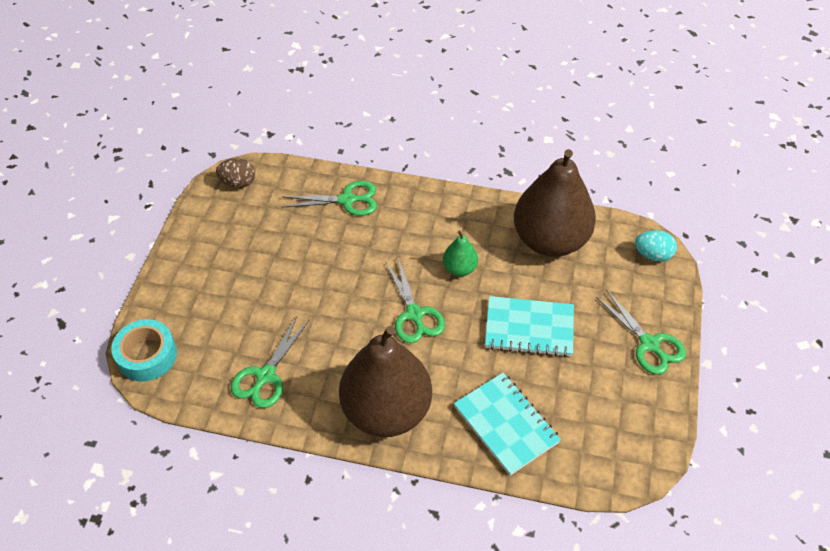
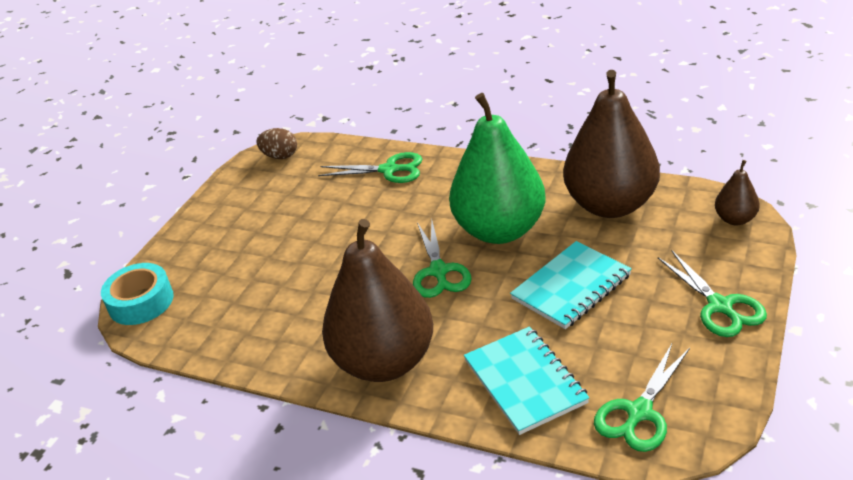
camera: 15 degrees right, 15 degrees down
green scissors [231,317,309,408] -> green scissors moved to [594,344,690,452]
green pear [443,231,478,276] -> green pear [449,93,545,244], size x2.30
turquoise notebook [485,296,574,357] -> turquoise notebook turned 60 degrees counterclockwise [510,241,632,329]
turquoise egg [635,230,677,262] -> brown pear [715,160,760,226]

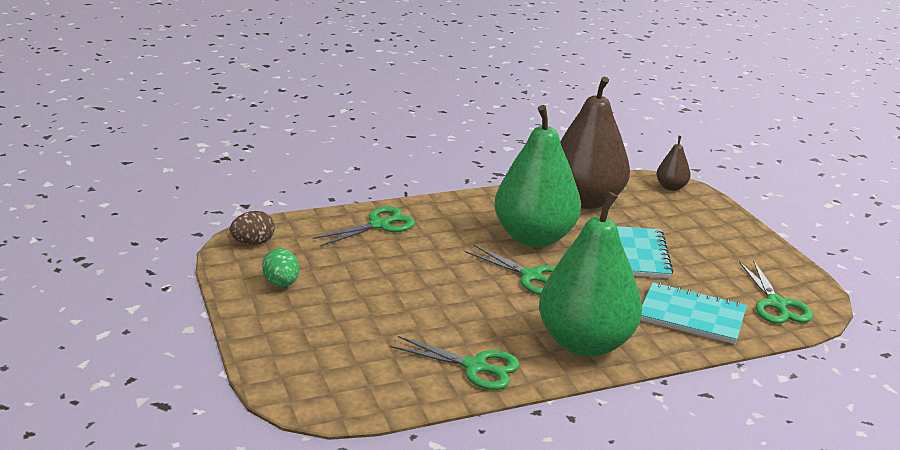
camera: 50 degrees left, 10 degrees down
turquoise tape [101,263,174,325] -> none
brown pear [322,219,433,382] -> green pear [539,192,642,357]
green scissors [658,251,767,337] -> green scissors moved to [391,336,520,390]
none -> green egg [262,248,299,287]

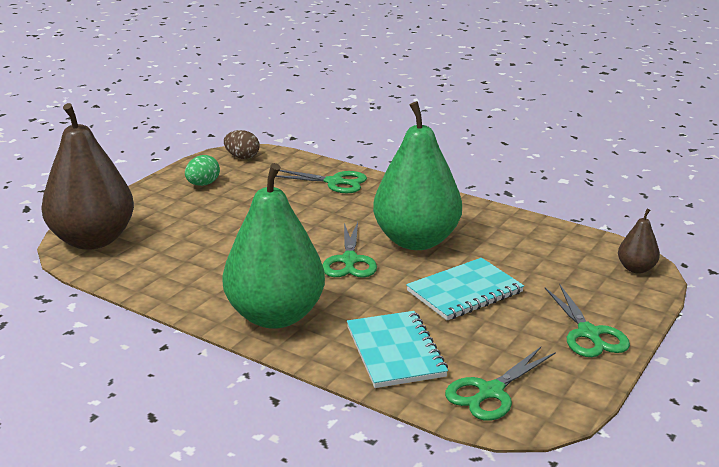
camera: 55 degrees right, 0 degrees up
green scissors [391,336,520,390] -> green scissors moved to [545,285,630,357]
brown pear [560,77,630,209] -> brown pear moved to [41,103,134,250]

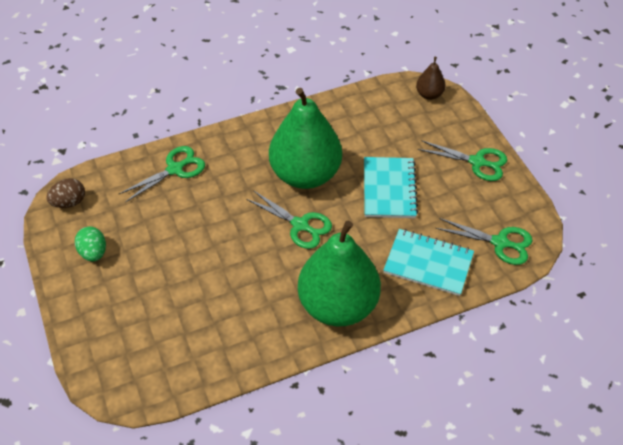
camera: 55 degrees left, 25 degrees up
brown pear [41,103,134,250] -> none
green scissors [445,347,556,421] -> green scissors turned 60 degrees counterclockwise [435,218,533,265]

::::::::::

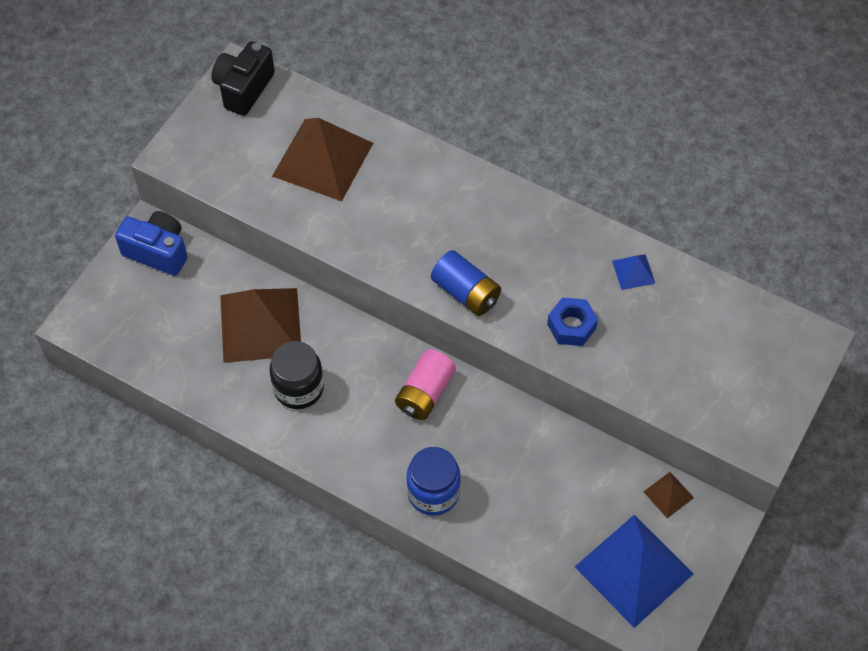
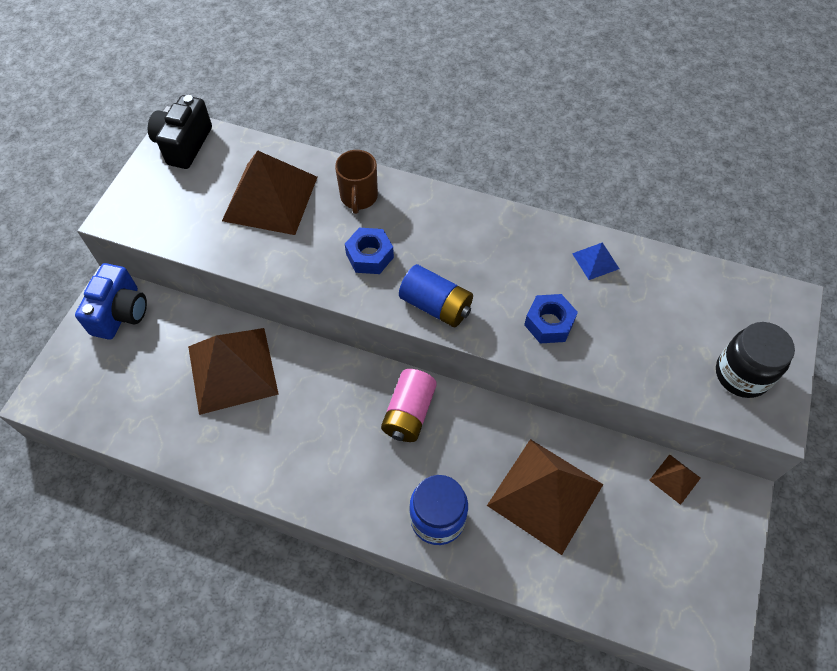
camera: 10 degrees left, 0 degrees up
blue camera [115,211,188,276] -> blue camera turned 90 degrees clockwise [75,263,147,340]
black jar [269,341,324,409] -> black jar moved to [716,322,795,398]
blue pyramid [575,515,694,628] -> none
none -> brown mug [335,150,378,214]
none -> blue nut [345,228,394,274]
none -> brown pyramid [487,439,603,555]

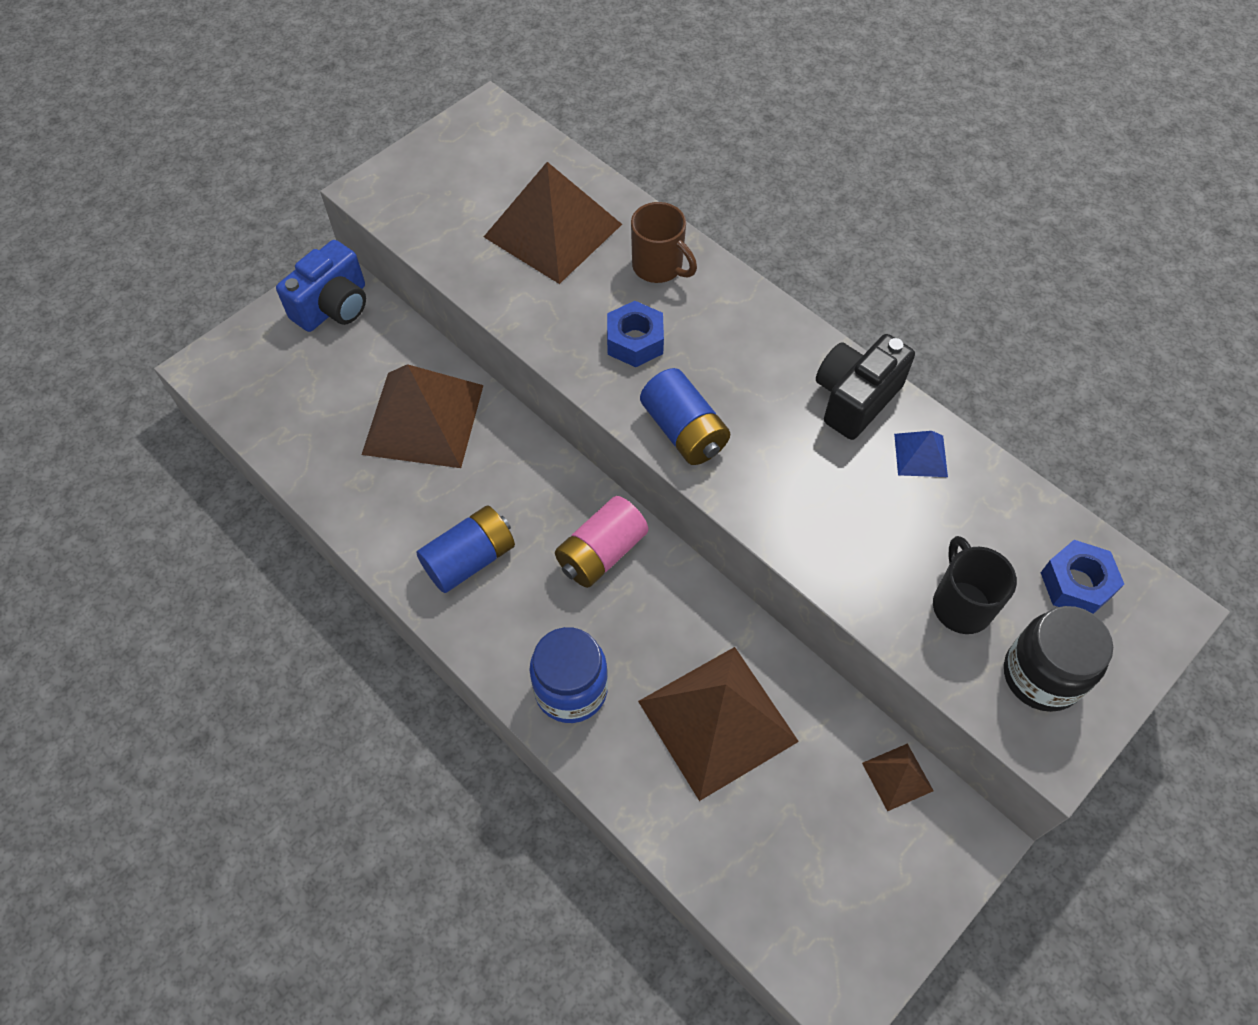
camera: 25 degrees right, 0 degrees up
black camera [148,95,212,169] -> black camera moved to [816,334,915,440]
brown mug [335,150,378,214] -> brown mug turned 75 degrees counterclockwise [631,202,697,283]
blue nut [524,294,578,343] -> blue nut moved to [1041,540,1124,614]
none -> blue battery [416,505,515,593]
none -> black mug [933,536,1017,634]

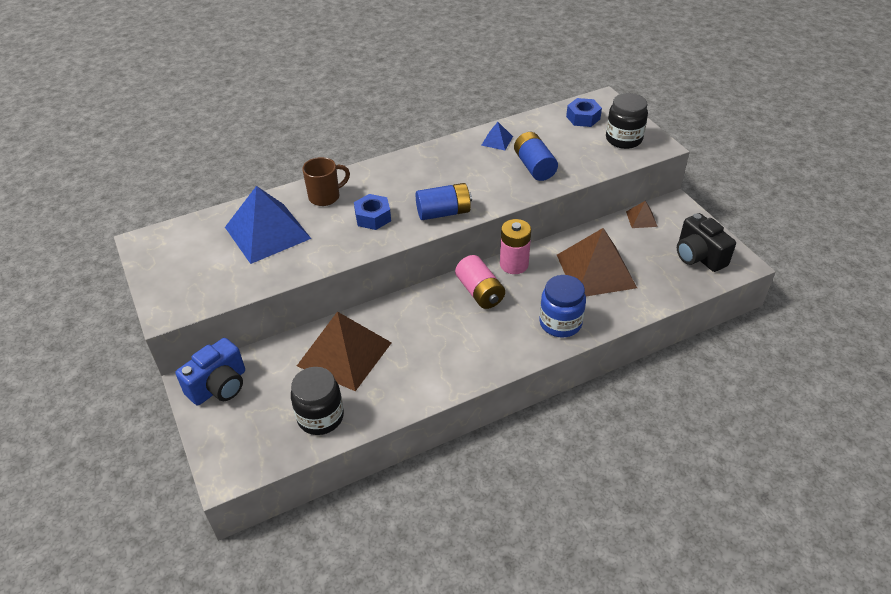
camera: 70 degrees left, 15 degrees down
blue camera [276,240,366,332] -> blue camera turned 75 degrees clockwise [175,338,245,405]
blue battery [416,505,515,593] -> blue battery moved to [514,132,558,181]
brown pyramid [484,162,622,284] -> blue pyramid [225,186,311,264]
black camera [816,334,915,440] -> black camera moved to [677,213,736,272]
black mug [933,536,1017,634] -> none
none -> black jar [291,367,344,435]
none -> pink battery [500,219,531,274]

::::::::::

The task - Only one stretch of the listing above is to be duplicated: the lines from the one containing "camera: 50 degrees left, 10 degrees down" through the one containing "green scissors [391,336,520,390]", both included. Copy them exactly, minus the pictures.

Response area -
camera: 50 degrees left, 10 degrees down
turquoise tape [101,263,174,325] -> none
brown pear [322,219,433,382] -> green pear [539,192,642,357]
green scissors [658,251,767,337] -> green scissors moved to [391,336,520,390]
none -> green egg [262,248,299,287]

camera: 55 degrees right, 0 degrees up
green scissors [391,336,520,390] -> green scissors moved to [545,285,630,357]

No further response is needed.